Scene-based reasoning records
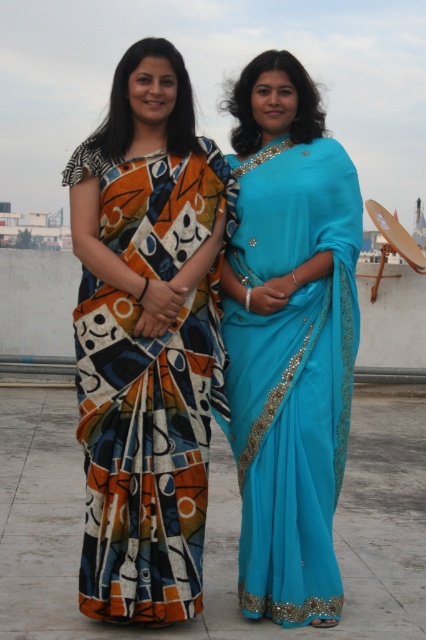
Question: Does turquoise satin saree at center lie behind abstract print fabric sari at left?

Choices:
 (A) no
 (B) yes

Answer: (B)

Question: Is turquoise satin saree at center in front of abstract print fabric sari at left?

Choices:
 (A) yes
 (B) no

Answer: (B)

Question: Does turquoise satin saree at center appear over abstract print fabric sari at left?

Choices:
 (A) no
 (B) yes

Answer: (B)

Question: Among these objects, which one is nearest to the camera?

Choices:
 (A) turquoise satin saree at center
 (B) abstract print fabric sari at left

Answer: (B)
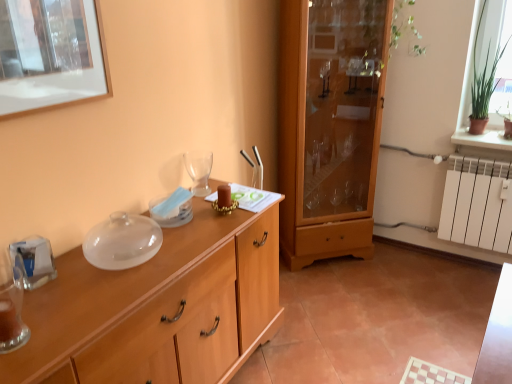
The width and height of the screenshot is (512, 384). Describe the element at coordinates (330, 125) in the screenshot. I see `wooden cabinet at center` at that location.

Find the location of `translucent glass vase at left`. translucent glass vase at left is located at coordinates (12, 315).

What is the approximate width of transparent glass wine glass at center?

It is 11.53 centimeters.

The image size is (512, 384). Identify the location of wooden picture frame at upper left. (51, 54).

In the image, is wooden picture frame at upper left on the left side or the right side of translucent glass vase at left?

Based on their positions, wooden picture frame at upper left is located to the right of translucent glass vase at left.

Locate an element on the screen. The width and height of the screenshot is (512, 384). tableware that appears in front of the wooden picture frame at upper left is located at coordinates (12, 315).

Is wooden picture frame at upper left not near translucent glass vase at left?

No, wooden picture frame at upper left is in close proximity to translucent glass vase at left.

Which object is closer to the camera, wooden cabinet at center or transparent glass wine glass at center?

transparent glass wine glass at center is more forward.

Locate an element on the screen. wine glass lying in front of the wooden cabinet at center is located at coordinates (199, 170).

Consider the image. Is wooden cabinet at center looking in the opposite direction of transparent glass wine glass at center?

No, transparent glass wine glass at center is not at the back of wooden cabinet at center.

Is wooden cabinet at center smaller than wooden picture frame at upper left?

Incorrect, wooden cabinet at center is not smaller in size than wooden picture frame at upper left.

Relative to wooden picture frame at upper left, is wooden cabinet at center in front or behind?

In the image, wooden cabinet at center appears behind wooden picture frame at upper left.

From the image's perspective, is wooden cabinet at center located above wooden picture frame at upper left?

No.

Can wooden cabinet at center be found inside wooden cabinet at center?

No.

Is wooden cabinet at center far from wooden cabinet at center?

wooden cabinet at center is far away from wooden cabinet at center.

From a real-world perspective, between wooden cabinet at center and wooden cabinet at center, who is vertically higher?

From a 3D spatial view, wooden cabinet at center is above.

From the picture: Is wooden cabinet at center behind wooden cabinet at center?

No, wooden cabinet at center is closer to the camera.

Between translucent glass vase at left and wooden cabinet at center, which one has larger size?

wooden cabinet at center.

From a real-world perspective, is translucent glass vase at left physically located above or below wooden cabinet at center?

translucent glass vase at left is situated higher than wooden cabinet at center in the real world.

Measure the distance between translucent glass vase at left and wooden cabinet at center.

They are 6.23 feet apart.

Considering the sizes of objects translucent glass vase at left and wooden cabinet at center in the image provided, who is taller, translucent glass vase at left or wooden cabinet at center?

Standing taller between the two is wooden cabinet at center.

Is point (1, 312) positioned before point (99, 46)?

Yes.

Is translucent glass vase at left not inside wooden picture frame at upper left?

That's correct, translucent glass vase at left is outside of wooden picture frame at upper left.

Is translucent glass vase at left thinner than wooden picture frame at upper left?

Incorrect, the width of translucent glass vase at left is not less than that of wooden picture frame at upper left.

Looking at the image, does wooden picture frame at upper left seem bigger or smaller compared to wooden cabinet at center?

Considering their sizes, wooden picture frame at upper left takes up less space than wooden cabinet at center.

Which object is positioned more to the left, wooden picture frame at upper left or wooden cabinet at center?

wooden picture frame at upper left.

From the image's perspective, who appears lower, wooden picture frame at upper left or wooden cabinet at center?

wooden cabinet at center is shown below in the image.

Does wooden picture frame at upper left come in front of wooden cabinet at center?

No, wooden picture frame at upper left is further to the viewer.

Identify the location of tableware in front of the wooden picture frame at upper left. (12, 315).

At what (x,y) coordinates should I click in order to perform the action: click on wine glass that is above the wooden cabinet at center (from a real-world perspective). Please return your answer as a coordinate pair (x, y). This screenshot has width=512, height=384. Looking at the image, I should click on (199, 170).

When comparing their distances from wooden cabinet at center, does transparent glass wine glass at center or translucent glass vase at left seem closer?

translucent glass vase at left is positioned closer to the anchor wooden cabinet at center.

When comparing their distances from wooden cabinet at center, does translucent glass vase at left or wooden picture frame at upper left seem further?

The object further to wooden cabinet at center is wooden picture frame at upper left.

Considering their positions, is wooden picture frame at upper left positioned closer to translucent glass vase at left than transparent glass wine glass at center?

wooden picture frame at upper left is positioned closer to the anchor translucent glass vase at left.

Considering their positions, is wooden cabinet at center positioned closer to translucent glass vase at left than transparent glass wine glass at center?

wooden cabinet at center is positioned closer to the anchor translucent glass vase at left.

When comparing their distances from translucent glass vase at left, does wooden cabinet at center or wooden picture frame at upper left seem further?

wooden picture frame at upper left lies further to translucent glass vase at left than the other object.

When comparing their distances from transparent glass wine glass at center, does wooden cabinet at center or wooden cabinet at center seem further?

Among the two, wooden cabinet at center is located further to transparent glass wine glass at center.

Which object lies nearer to the anchor point transparent glass wine glass at center, wooden picture frame at upper left or wooden cabinet at center?

Among the two, wooden picture frame at upper left is located nearer to transparent glass wine glass at center.

Looking at the image, which one is located closer to wooden picture frame at upper left, wooden cabinet at center or transparent glass wine glass at center?

The object closer to wooden picture frame at upper left is transparent glass wine glass at center.

What are the coordinates of `wine glass between translucent glass vase at left and wooden cabinet at center from left to right` in the screenshot? It's located at (199, 170).

Locate an element on the screen. picture frame between wooden cabinet at center and transparent glass wine glass at center in the front-back direction is located at coordinates (51, 54).

Where is `tableware between wooden cabinet at center and transparent glass wine glass at center along the z-axis`? The height and width of the screenshot is (384, 512). tableware between wooden cabinet at center and transparent glass wine glass at center along the z-axis is located at coordinates (12, 315).

Identify the location of tableware between wooden picture frame at upper left and wooden cabinet at center vertically. The height and width of the screenshot is (384, 512). (12, 315).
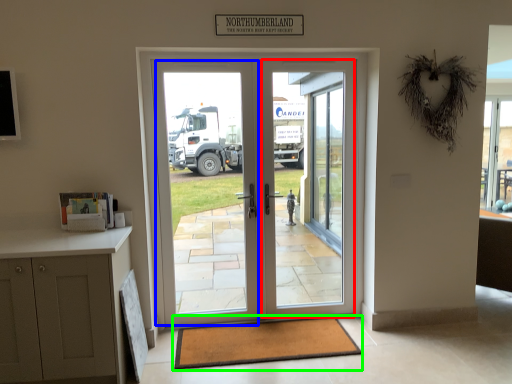
Question: Based on their relative distances, which object is farther from screen door (highlighted by a red box)? Choose from screen door (highlighted by a blue box) and mat (highlighted by a green box).

Choices:
 (A) screen door
 (B) mat

Answer: (B)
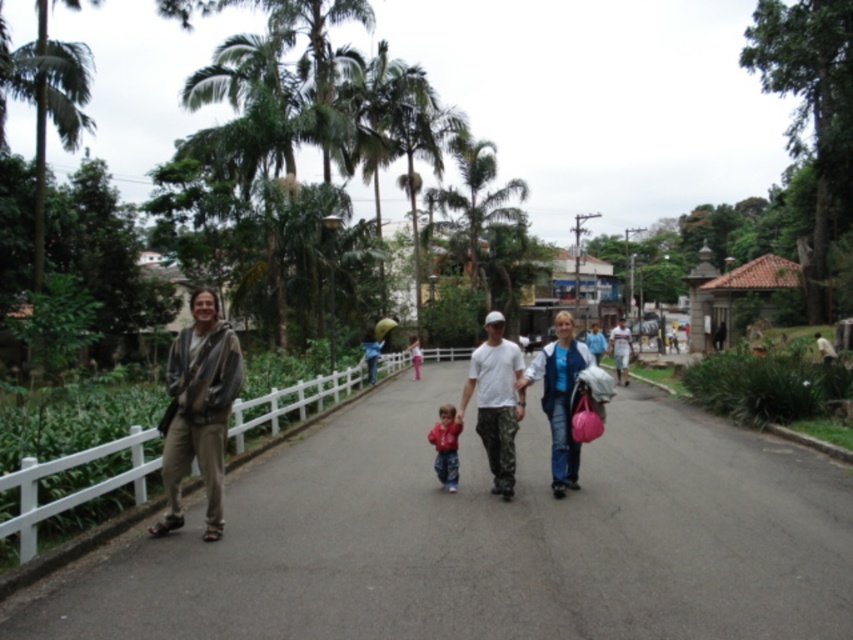
Question: Which of the following is the closest to the observer?

Choices:
 (A) asphalt road at center
 (B) white cotton shirt at center
 (C) camouflage pants at center

Answer: (A)

Question: Which object is farther from the camera taking this photo?

Choices:
 (A) white matte t-shirt at center
 (B) red fleece jacket at center
 (C) green leafy palm tree at center
 (D) brown textured jacket at left

Answer: (C)

Question: Does brown textured jacket at left appear on the right side of red fleece jacket at center?

Choices:
 (A) yes
 (B) no

Answer: (B)

Question: Does asphalt road at center have a lesser width compared to camouflage pants at center?

Choices:
 (A) yes
 (B) no

Answer: (B)

Question: Which point is closer to the camera taking this photo?

Choices:
 (A) (450, 488)
 (B) (506, 472)
 (C) (209, 481)

Answer: (C)

Question: Does brown textured jacket at left appear on the right side of red fleece jacket at center?

Choices:
 (A) yes
 (B) no

Answer: (B)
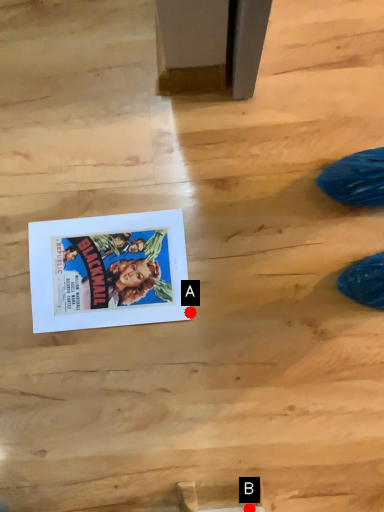
Question: Two points are circled on the image, labeled by A and B beside each circle. Which point appears farthest from the camera in this image?

Choices:
 (A) A is further
 (B) B is further

Answer: (A)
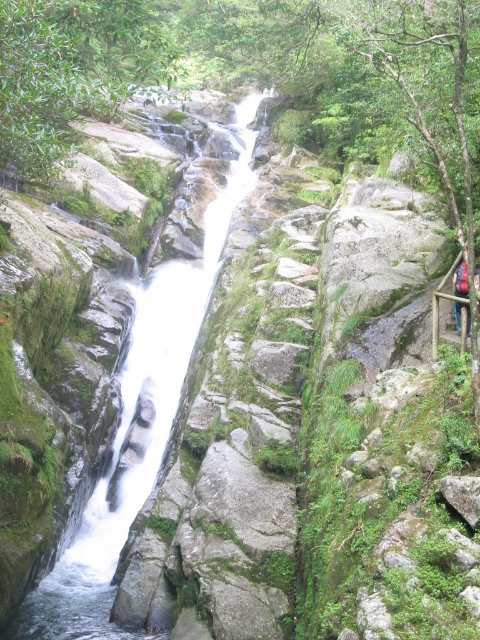
Which of these two, white smooth stream at center or camouflage fabric backpack at right, stands shorter?

With less height is camouflage fabric backpack at right.

Is white smooth stream at center positioned behind camouflage fabric backpack at right?

Yes, it is behind camouflage fabric backpack at right.

Between point (156, 408) and point (462, 305), which one is positioned behind?

Positioned behind is point (156, 408).

The width and height of the screenshot is (480, 640). Find the location of `white smooth stream at center`. white smooth stream at center is located at coordinates (133, 413).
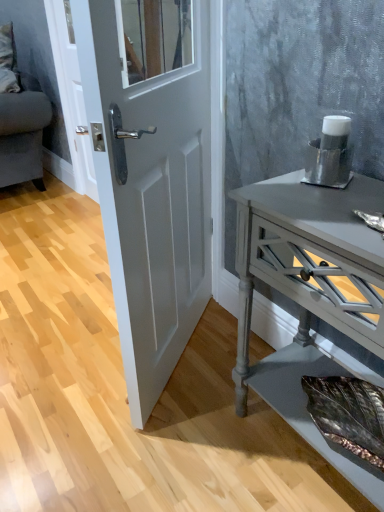
Question: From a real-world perspective, is white glossy door at center below velvet grey couch at upper left?

Choices:
 (A) yes
 (B) no

Answer: (A)

Question: Does white glossy door at center come behind velvet grey couch at upper left?

Choices:
 (A) yes
 (B) no

Answer: (B)

Question: Does white glossy door at center lie in front of velvet grey couch at upper left?

Choices:
 (A) yes
 (B) no

Answer: (A)

Question: Is velvet grey couch at upper left inside white glossy door at center?

Choices:
 (A) no
 (B) yes

Answer: (A)

Question: Is white glossy door at center oriented towards velvet grey couch at upper left?

Choices:
 (A) yes
 (B) no

Answer: (B)

Question: Which is correct: silver metallic cup at right is inside velvet grey couch at upper left, or outside of it?

Choices:
 (A) outside
 (B) inside

Answer: (A)

Question: In the image, is silver metallic cup at right positioned in front of or behind velvet grey couch at upper left?

Choices:
 (A) behind
 (B) front

Answer: (B)

Question: Considering the positions of silver metallic cup at right and velvet grey couch at upper left in the image, is silver metallic cup at right taller or shorter than velvet grey couch at upper left?

Choices:
 (A) tall
 (B) short

Answer: (B)

Question: From the image's perspective, is silver metallic cup at right located above or below velvet grey couch at upper left?

Choices:
 (A) below
 (B) above

Answer: (A)

Question: Do you think matte gray wooden nightstand at right is within silver metallic cup at right, or outside of it?

Choices:
 (A) outside
 (B) inside

Answer: (A)

Question: Relative to silver metallic cup at right, is matte gray wooden nightstand at right in front or behind?

Choices:
 (A) behind
 (B) front

Answer: (B)

Question: From a real-world perspective, is matte gray wooden nightstand at right above or below silver metallic cup at right?

Choices:
 (A) above
 (B) below

Answer: (B)

Question: Looking at their shapes, would you say matte gray wooden nightstand at right is wider or thinner than silver metallic cup at right?

Choices:
 (A) thin
 (B) wide

Answer: (B)

Question: From a real-world perspective, relative to silver metallic cup at right, is velvet grey couch at upper left vertically above or below?

Choices:
 (A) above
 (B) below

Answer: (A)

Question: Based on their positions, is velvet grey couch at upper left located to the left or right of silver metallic cup at right?

Choices:
 (A) right
 (B) left

Answer: (B)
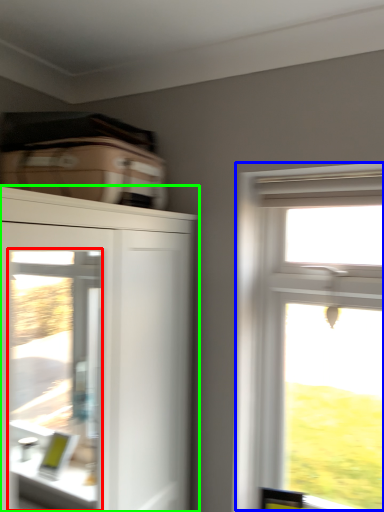
Question: Estimate the real-world distances between objects in this image. Which object is farther from screen door (highlighted by a red box), window (highlighted by a blue box) or cupboard (highlighted by a green box)?

Choices:
 (A) window
 (B) cupboard

Answer: (A)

» Goal of the exercise
Starting at the very beginning of the material and going on through the line that contains "Question: Among these", reproduce every line word for word. Leave the pictures out of your copy.

» Result below
Question: Does turquoise satin saree at center lie behind abstract print fabric sari at left?

Choices:
 (A) no
 (B) yes

Answer: (B)

Question: Is turquoise satin saree at center in front of abstract print fabric sari at left?

Choices:
 (A) yes
 (B) no

Answer: (B)

Question: Does turquoise satin saree at center appear over abstract print fabric sari at left?

Choices:
 (A) no
 (B) yes

Answer: (B)

Question: Among these objects, which one is nearest to the camera?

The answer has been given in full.